- **Required work**
Copy exactly the lines of the material below that fall between the line with "ENC1 pin DT: D2 -> D18" and the line with "FAN1 pin SIG: D18 -> TX2", both of those lines included; pictures stay out.

- **Provided entries**
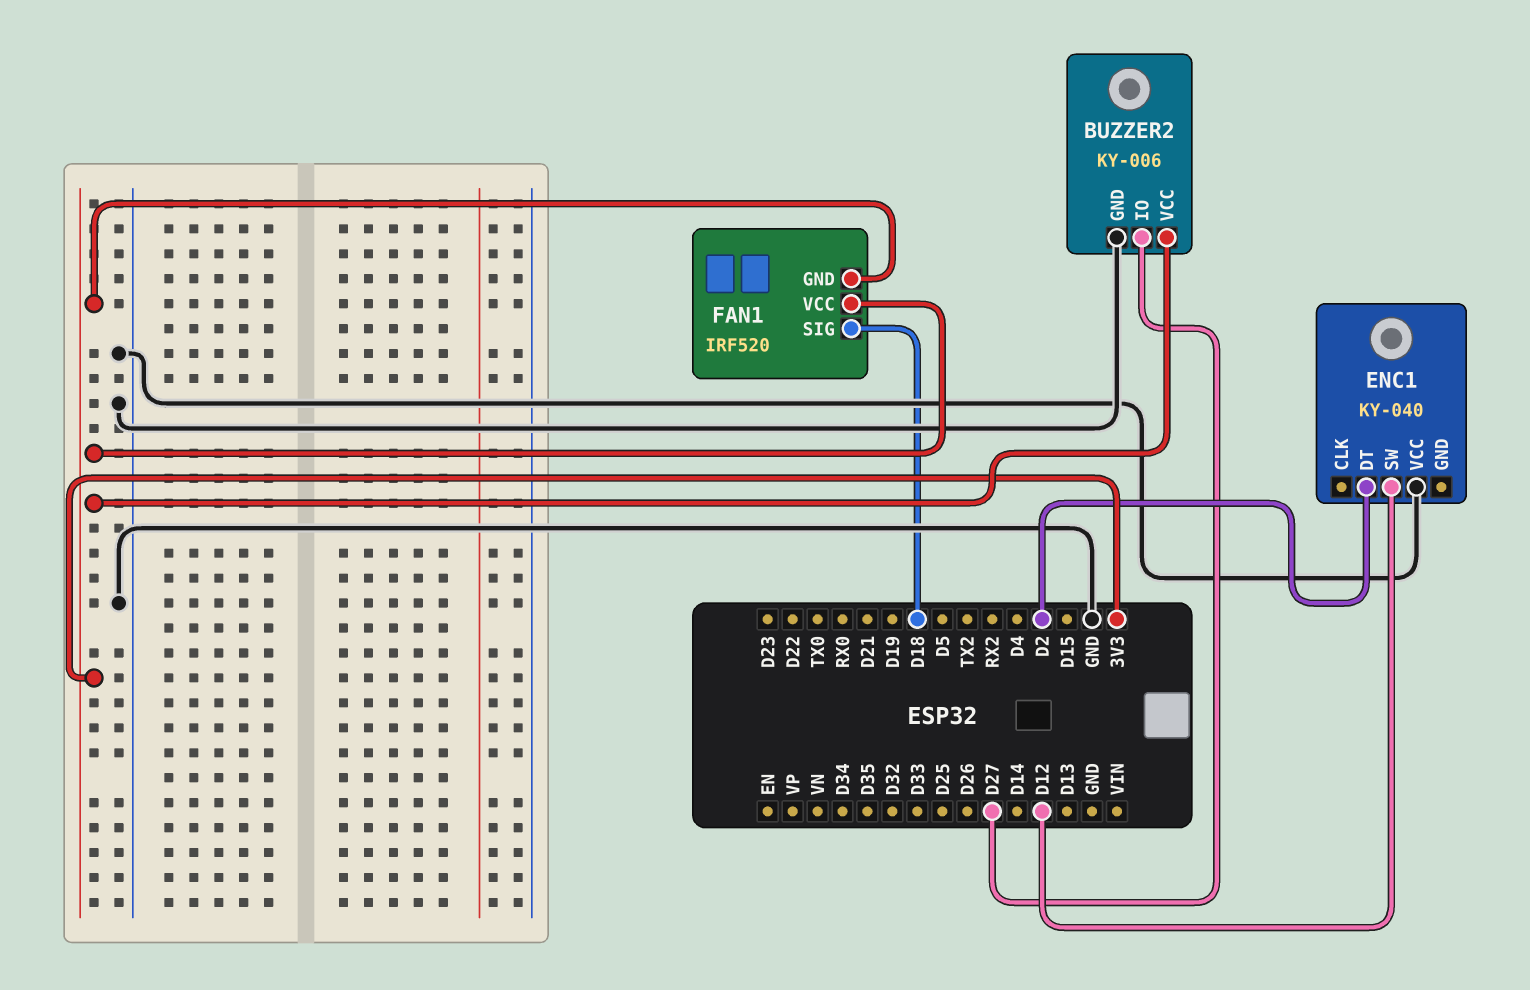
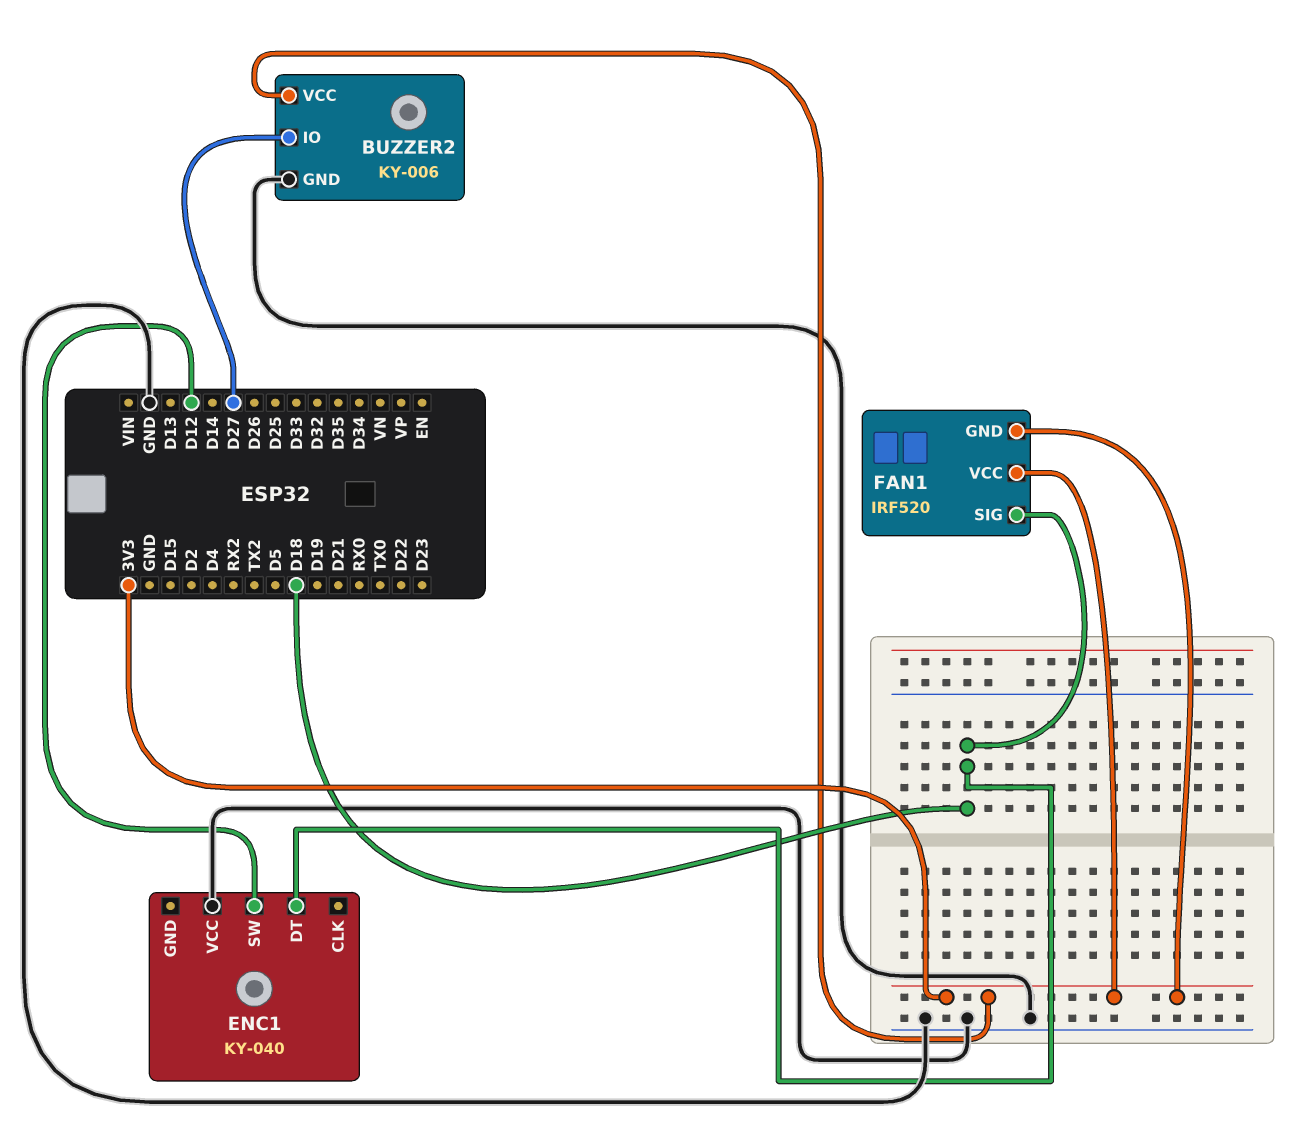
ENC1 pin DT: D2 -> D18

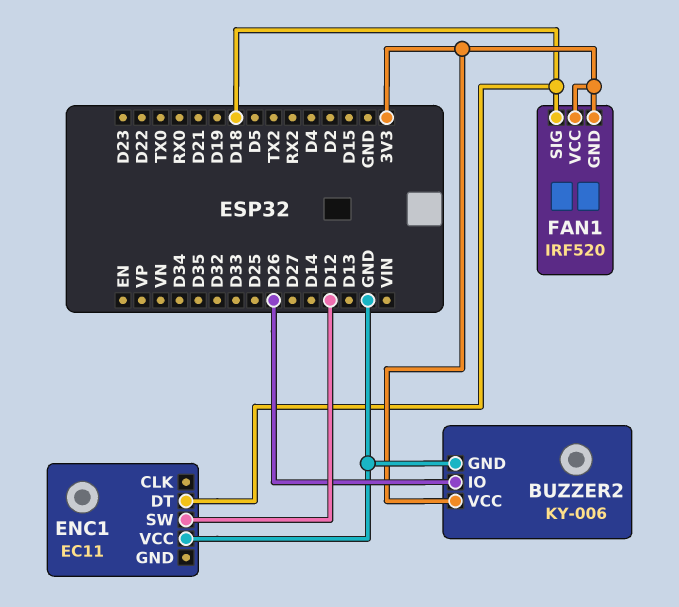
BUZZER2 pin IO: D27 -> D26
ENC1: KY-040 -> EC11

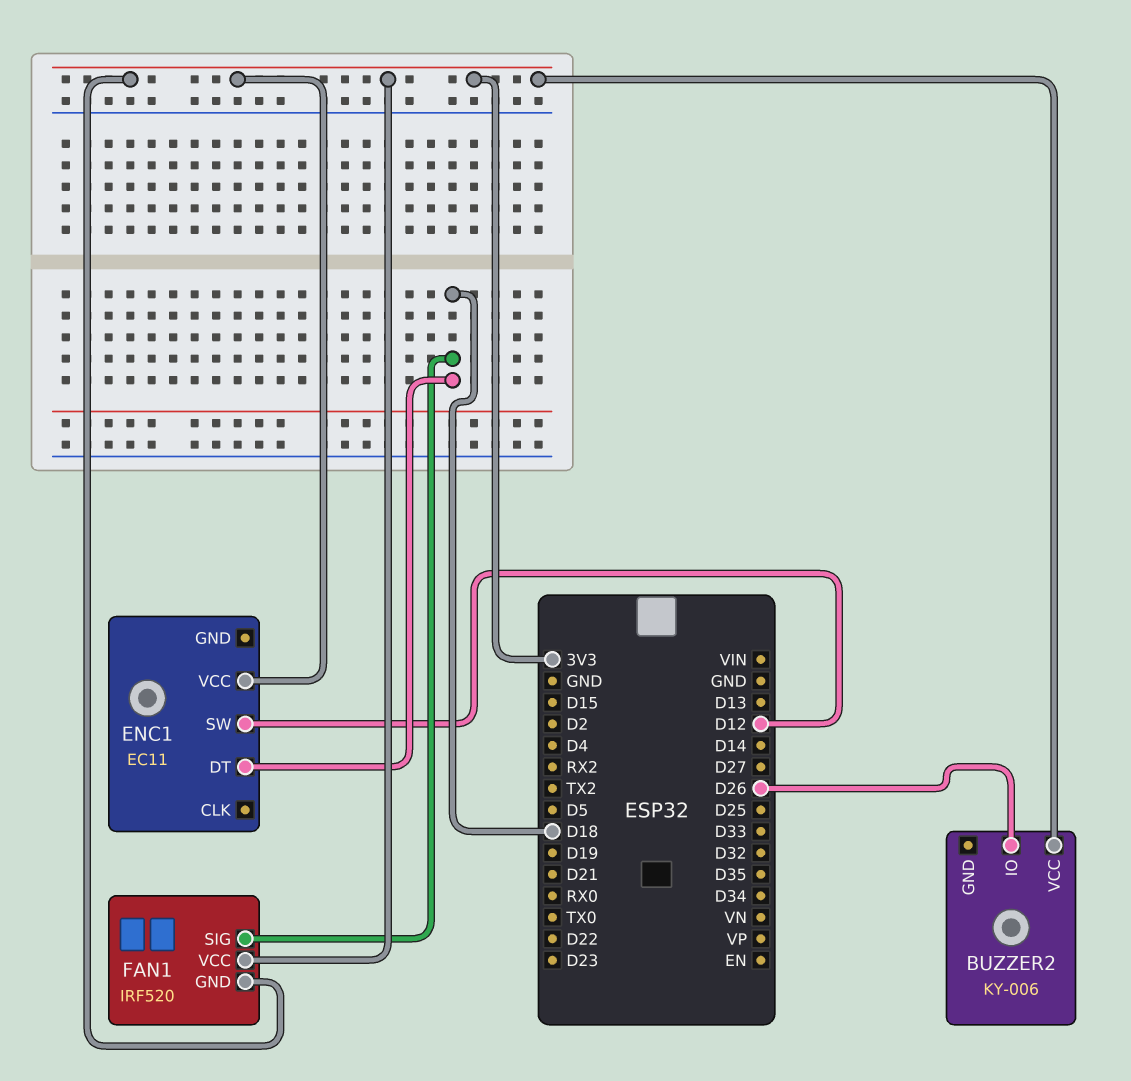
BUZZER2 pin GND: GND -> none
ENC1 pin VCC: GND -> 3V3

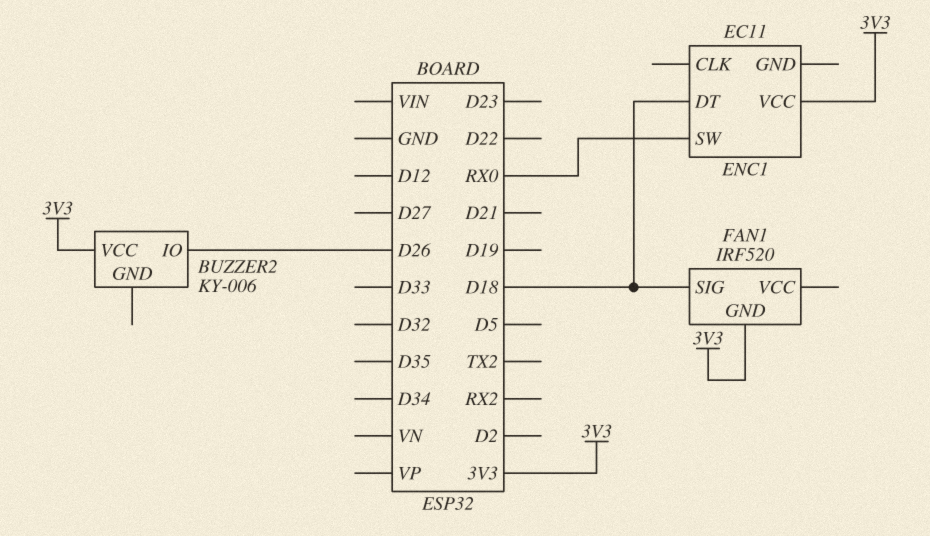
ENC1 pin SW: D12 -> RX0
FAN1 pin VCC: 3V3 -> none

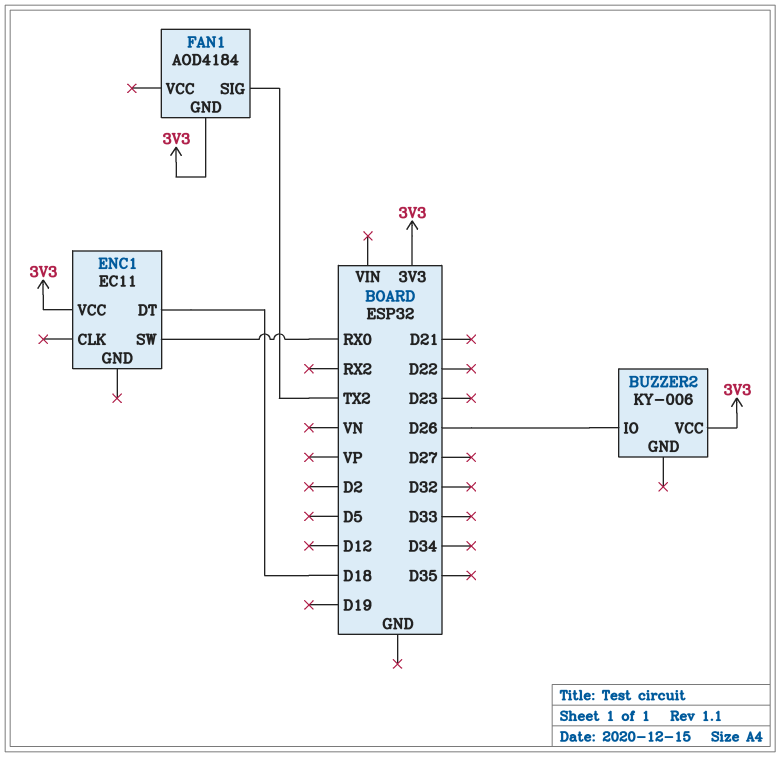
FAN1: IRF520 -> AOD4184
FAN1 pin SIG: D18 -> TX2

---

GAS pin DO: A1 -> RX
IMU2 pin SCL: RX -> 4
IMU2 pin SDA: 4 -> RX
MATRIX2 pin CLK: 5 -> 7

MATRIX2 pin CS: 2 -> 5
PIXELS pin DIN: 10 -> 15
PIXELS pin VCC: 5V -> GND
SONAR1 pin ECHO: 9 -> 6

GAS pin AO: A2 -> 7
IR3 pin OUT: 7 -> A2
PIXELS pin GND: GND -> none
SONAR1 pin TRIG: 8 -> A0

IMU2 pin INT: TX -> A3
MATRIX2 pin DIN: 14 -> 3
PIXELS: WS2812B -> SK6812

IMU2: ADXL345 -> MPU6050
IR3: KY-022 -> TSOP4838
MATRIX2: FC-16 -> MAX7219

- **Response area**
ENC1 pin DT: D2 -> D18

BUZZER2 pin IO: D27 -> D26
ENC1: KY-040 -> EC11

BUZZER2 pin GND: GND -> none
ENC1 pin VCC: GND -> 3V3

ENC1 pin SW: D12 -> RX0
FAN1 pin VCC: 3V3 -> none

FAN1: IRF520 -> AOD4184
FAN1 pin SIG: D18 -> TX2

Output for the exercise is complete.